--- START ---
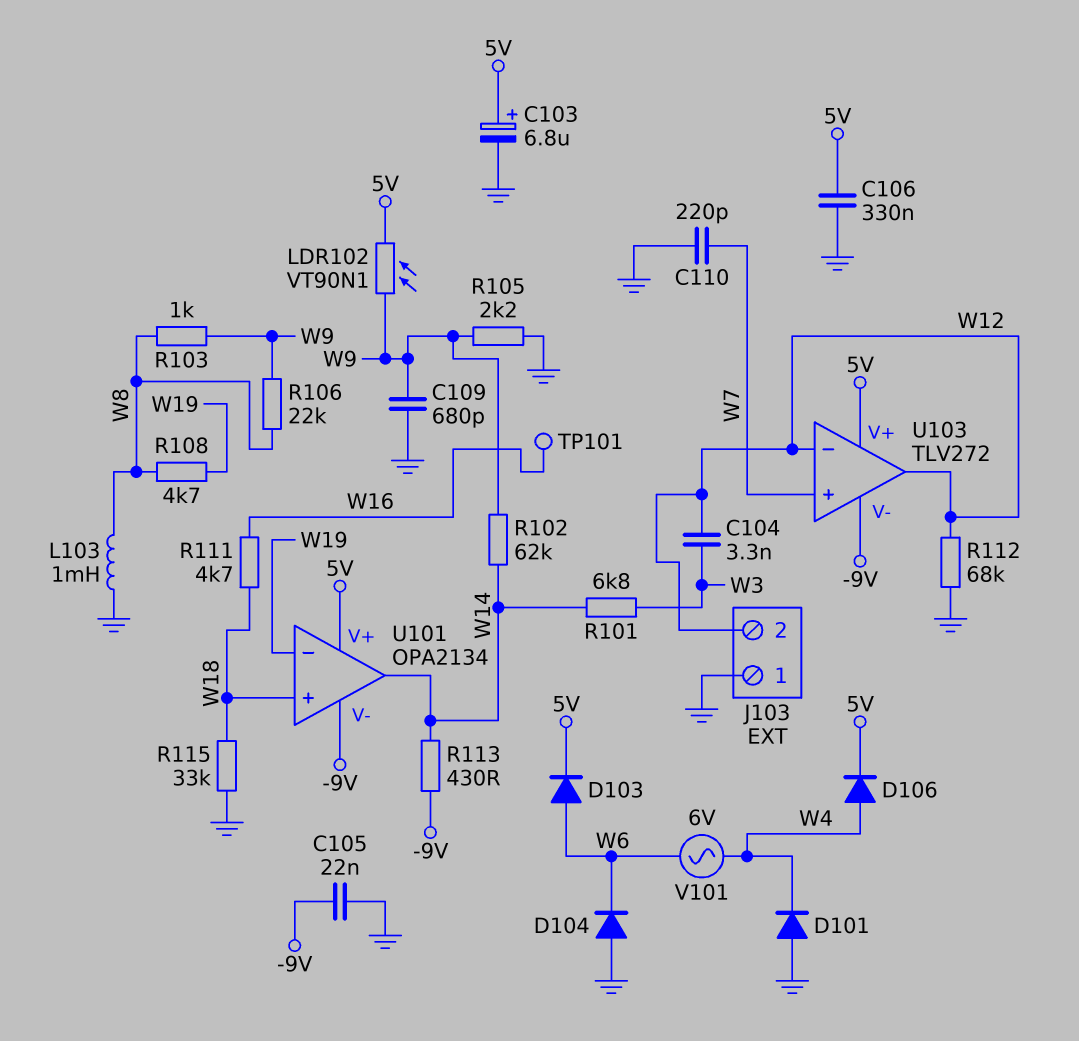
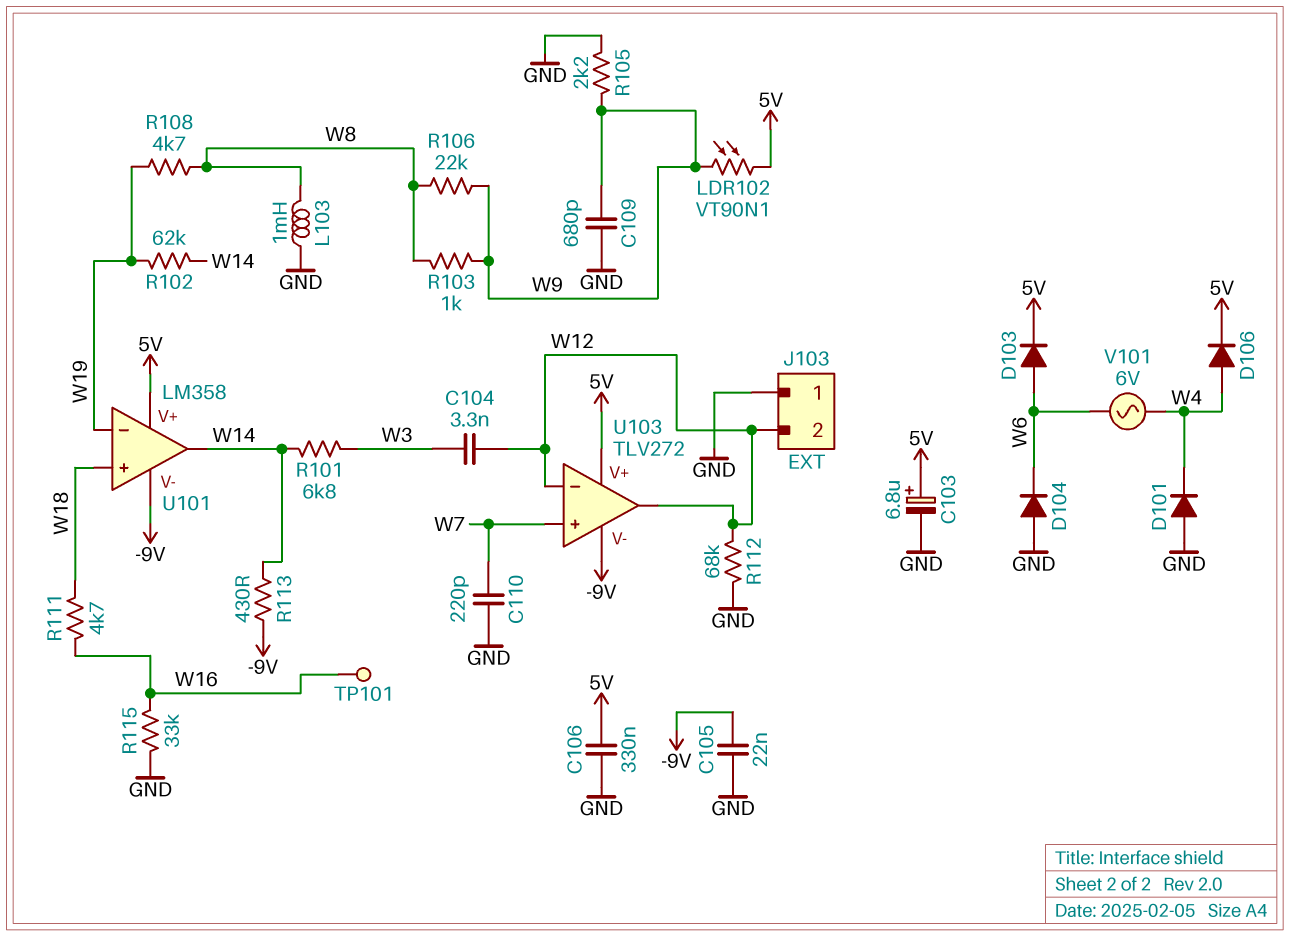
R102: 62k (W9, W14) -> 62k (W14, W19)
R115: 33k (GND, W18) -> 33k (GND, W16)
U101: OPA2134 -> LM358

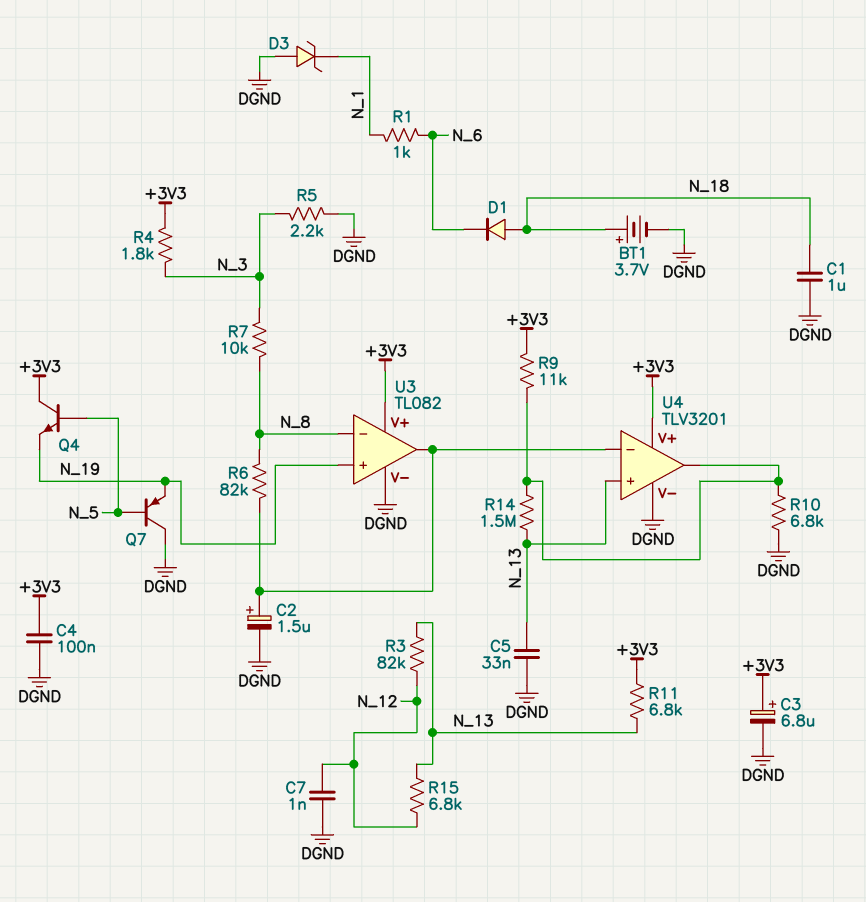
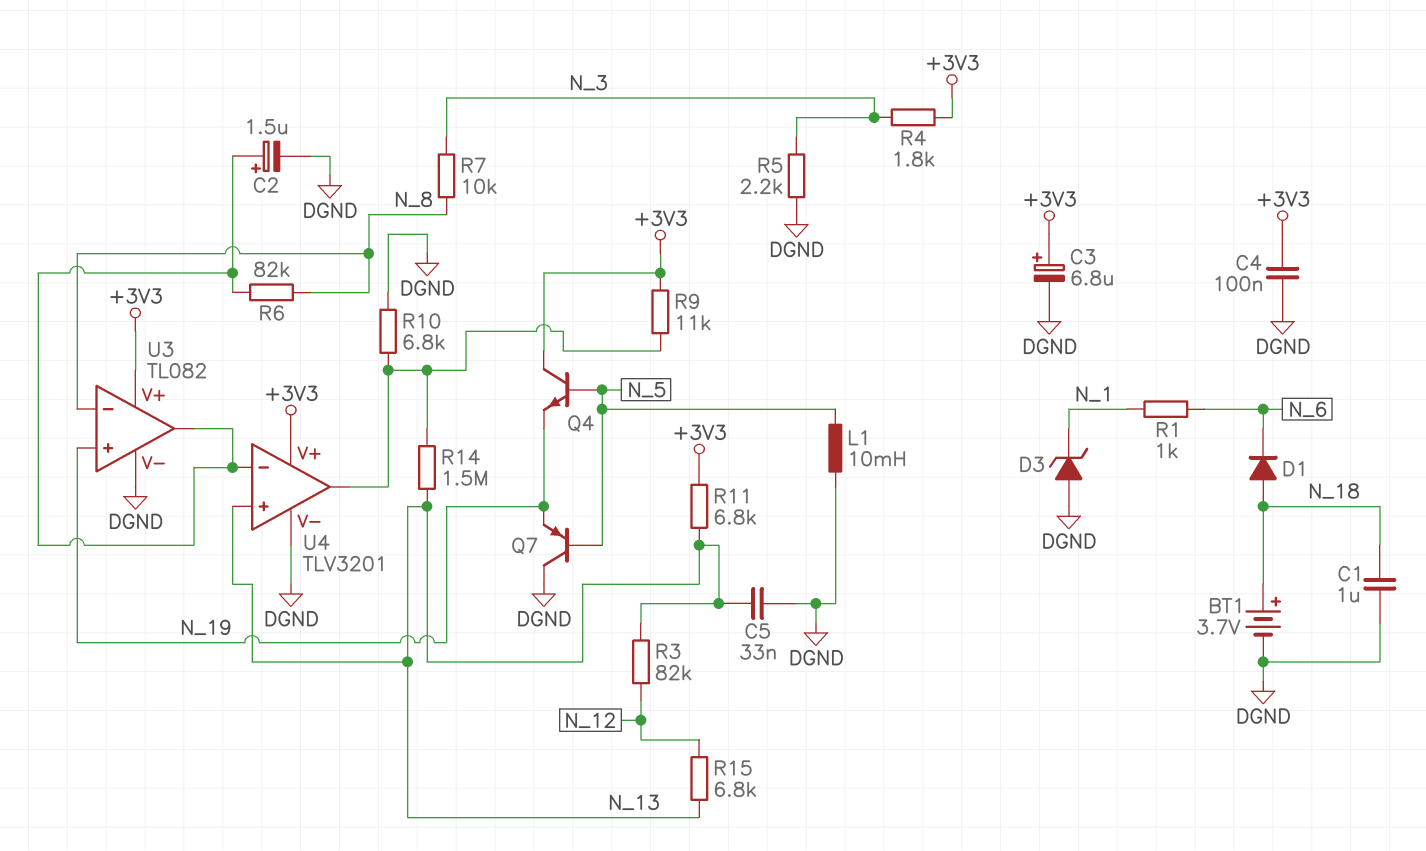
C7: 1nF (DGND, N_12) -> none
L1: none -> 10mH (DGND, N_5)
--- END ---
● **Task statement**
Except for the pictures, copy every line of the records above exactly.

● **Answer for this exercise**
R102: 62k (W9, W14) -> 62k (W14, W19)
R115: 33k (GND, W18) -> 33k (GND, W16)
U101: OPA2134 -> LM358

C7: 1nF (DGND, N_12) -> none
L1: none -> 10mH (DGND, N_5)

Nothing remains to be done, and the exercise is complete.